[SOURCE DATA]
>>>

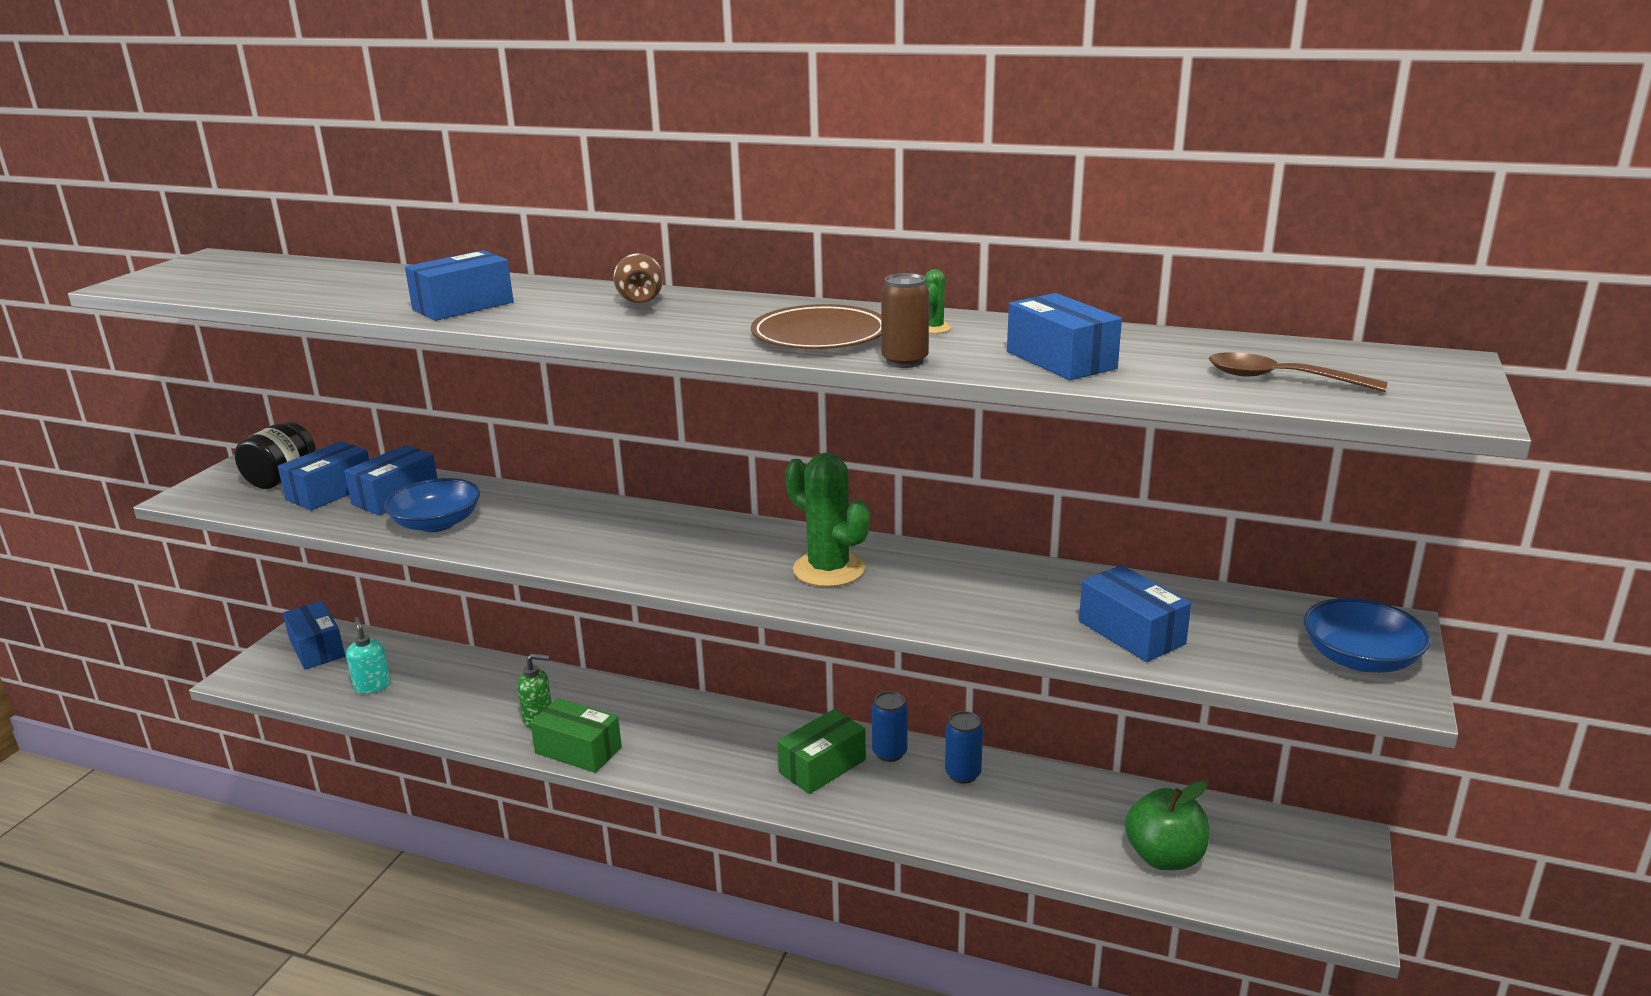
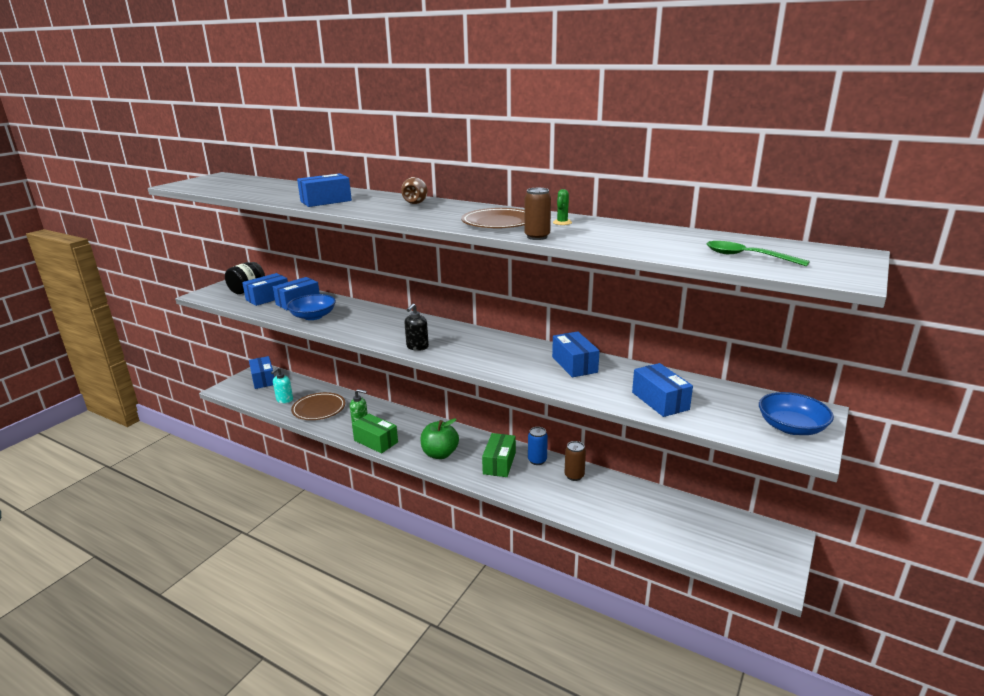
camera: 10 degrees right, 0 degrees up
(372, 686) = (284, 400): turquoise soap dispenser -> turquoise soap dispenser turned 135 degrees counterclockwise
(447, 697) = (319, 409): none -> brown plate
(663, 569) = (417, 347): none -> black soap dispenser
(822, 766) = (499, 463): green box -> green box turned 45 degrees counterclockwise
(828, 570) = (503, 354): green cactus -> none
(963, 774) = (574, 476): blue can -> brown can
(1060, 360) = (624, 241): blue box -> blue box (574, 364)
(1164, 857) = (676, 532): green apple -> green apple (440, 454)
(1280, 379) = (747, 257): brown spoon -> green spoon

<<<

[PROBLEM DETAILS] The lines to set down, exactly and with both ends included, run from the one containing "(1060, 360) = (624, 241): blue" to the last line of the data above.

[RESPONSE TO THE EXERCISE]
(1060, 360) = (624, 241): blue box -> blue box (574, 364)
(1164, 857) = (676, 532): green apple -> green apple (440, 454)
(1280, 379) = (747, 257): brown spoon -> green spoon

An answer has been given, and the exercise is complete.